### EXERCISE OBJECTIVE
From the records below, output exactly the lines running from the line containing "C6: 15nF (GND, N_23) -> 3.3nF (GND, N_23)" through the line containing "C4: 1uF (GND, VRAW) -> 100nF (GND, VRAW)", and no others.

### PROVIDED ENTRIES
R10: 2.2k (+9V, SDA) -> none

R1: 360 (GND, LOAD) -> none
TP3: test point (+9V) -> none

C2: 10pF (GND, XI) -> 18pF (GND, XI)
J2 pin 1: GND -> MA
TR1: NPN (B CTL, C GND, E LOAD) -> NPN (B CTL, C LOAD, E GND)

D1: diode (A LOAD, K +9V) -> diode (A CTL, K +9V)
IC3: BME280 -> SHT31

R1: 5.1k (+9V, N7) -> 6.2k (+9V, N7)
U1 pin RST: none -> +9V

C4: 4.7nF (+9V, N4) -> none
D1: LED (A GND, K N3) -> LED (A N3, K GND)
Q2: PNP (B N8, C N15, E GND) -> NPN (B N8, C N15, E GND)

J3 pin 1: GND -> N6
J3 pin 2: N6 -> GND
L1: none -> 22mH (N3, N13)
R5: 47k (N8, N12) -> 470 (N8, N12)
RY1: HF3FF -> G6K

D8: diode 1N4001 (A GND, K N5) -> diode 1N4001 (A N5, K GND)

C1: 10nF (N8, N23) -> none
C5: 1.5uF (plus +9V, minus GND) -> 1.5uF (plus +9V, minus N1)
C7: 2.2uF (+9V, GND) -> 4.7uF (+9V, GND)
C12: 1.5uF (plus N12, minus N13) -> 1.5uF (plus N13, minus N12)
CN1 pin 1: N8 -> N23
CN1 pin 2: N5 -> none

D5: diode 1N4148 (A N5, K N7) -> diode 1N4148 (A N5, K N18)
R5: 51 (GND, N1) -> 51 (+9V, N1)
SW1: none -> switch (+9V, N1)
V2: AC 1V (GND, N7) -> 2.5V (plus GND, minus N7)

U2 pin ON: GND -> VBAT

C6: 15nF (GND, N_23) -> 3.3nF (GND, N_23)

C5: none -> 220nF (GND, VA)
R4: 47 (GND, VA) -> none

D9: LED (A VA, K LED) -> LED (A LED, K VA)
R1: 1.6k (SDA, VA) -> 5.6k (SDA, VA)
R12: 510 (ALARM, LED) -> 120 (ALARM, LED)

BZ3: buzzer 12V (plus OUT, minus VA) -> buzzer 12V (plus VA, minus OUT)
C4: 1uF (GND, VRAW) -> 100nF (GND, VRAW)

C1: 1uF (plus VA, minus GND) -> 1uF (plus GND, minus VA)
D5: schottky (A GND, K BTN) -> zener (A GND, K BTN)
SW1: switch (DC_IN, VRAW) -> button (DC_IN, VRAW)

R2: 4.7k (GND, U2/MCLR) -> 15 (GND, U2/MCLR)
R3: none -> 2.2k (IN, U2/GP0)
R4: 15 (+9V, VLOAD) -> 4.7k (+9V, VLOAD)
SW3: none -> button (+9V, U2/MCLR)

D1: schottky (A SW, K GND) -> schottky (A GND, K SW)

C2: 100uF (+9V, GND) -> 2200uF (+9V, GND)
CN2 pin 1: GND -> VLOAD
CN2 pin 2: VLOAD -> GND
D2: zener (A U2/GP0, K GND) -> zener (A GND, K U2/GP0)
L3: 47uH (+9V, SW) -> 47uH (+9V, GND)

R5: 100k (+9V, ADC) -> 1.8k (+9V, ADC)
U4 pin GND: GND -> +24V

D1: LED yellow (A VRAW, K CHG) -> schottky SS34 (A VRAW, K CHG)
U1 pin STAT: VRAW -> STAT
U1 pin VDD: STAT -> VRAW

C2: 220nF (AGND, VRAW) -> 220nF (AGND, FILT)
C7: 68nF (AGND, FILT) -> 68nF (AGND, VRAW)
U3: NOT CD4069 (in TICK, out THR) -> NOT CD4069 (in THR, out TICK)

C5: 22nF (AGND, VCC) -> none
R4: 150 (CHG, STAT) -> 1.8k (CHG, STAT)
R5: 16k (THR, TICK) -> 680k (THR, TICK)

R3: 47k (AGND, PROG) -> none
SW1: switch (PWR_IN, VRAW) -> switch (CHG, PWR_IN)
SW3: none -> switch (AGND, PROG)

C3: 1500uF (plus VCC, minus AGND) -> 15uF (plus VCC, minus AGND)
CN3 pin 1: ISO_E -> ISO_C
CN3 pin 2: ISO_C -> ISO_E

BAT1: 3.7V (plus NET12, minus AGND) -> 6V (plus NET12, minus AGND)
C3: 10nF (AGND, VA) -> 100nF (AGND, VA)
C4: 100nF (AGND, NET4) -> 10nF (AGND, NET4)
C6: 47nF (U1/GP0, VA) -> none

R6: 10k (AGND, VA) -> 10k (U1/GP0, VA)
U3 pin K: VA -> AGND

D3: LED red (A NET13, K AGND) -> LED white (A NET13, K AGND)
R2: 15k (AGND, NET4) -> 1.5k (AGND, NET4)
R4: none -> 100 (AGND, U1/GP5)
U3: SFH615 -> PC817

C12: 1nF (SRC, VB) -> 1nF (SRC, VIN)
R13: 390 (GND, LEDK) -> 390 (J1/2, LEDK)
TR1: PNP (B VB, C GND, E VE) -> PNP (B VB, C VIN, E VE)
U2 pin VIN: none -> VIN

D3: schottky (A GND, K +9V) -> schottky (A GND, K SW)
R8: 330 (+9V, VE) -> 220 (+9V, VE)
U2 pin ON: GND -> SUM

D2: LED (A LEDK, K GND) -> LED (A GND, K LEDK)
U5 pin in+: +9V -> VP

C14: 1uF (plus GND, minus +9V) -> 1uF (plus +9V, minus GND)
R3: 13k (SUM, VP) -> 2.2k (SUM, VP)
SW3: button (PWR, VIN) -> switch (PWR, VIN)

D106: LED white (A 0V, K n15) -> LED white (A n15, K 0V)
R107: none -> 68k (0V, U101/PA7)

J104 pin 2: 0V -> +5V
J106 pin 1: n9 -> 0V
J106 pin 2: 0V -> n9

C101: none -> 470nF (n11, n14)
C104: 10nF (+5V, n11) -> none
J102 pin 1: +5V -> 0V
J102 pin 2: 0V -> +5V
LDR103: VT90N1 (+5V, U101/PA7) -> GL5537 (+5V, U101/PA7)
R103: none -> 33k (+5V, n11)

### RESULT BELOW
C6: 15nF (GND, N_23) -> 3.3nF (GND, N_23)

C5: none -> 220nF (GND, VA)
R4: 47 (GND, VA) -> none

D9: LED (A VA, K LED) -> LED (A LED, K VA)
R1: 1.6k (SDA, VA) -> 5.6k (SDA, VA)
R12: 510 (ALARM, LED) -> 120 (ALARM, LED)

BZ3: buzzer 12V (plus OUT, minus VA) -> buzzer 12V (plus VA, minus OUT)
C4: 1uF (GND, VRAW) -> 100nF (GND, VRAW)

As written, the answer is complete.